Dataset section ::
▼

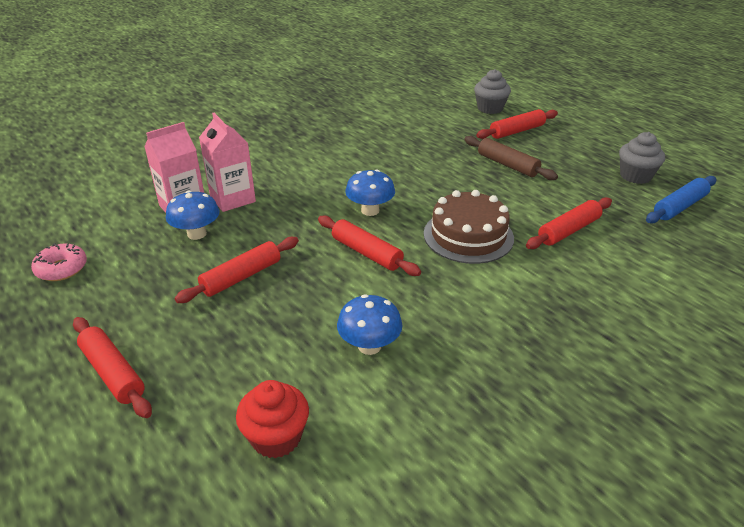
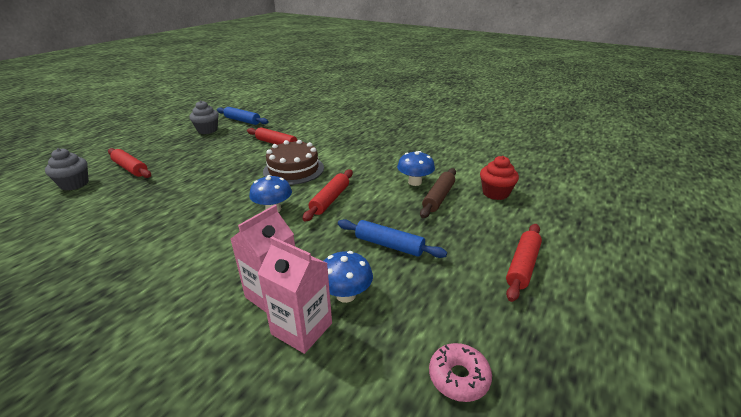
camera: 110 degrees left, 5 degrees down
(241, 277) = (389, 245): red rolling pin -> blue rolling pin
(507, 165) = (192, 167): brown rolling pin -> brown rolling pin (438, 198)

▲

What you have to do :: Find and copy each line of the material that holds the word "rolling".

Problem solution ::
(241, 277) = (389, 245): red rolling pin -> blue rolling pin
(507, 165) = (192, 167): brown rolling pin -> brown rolling pin (438, 198)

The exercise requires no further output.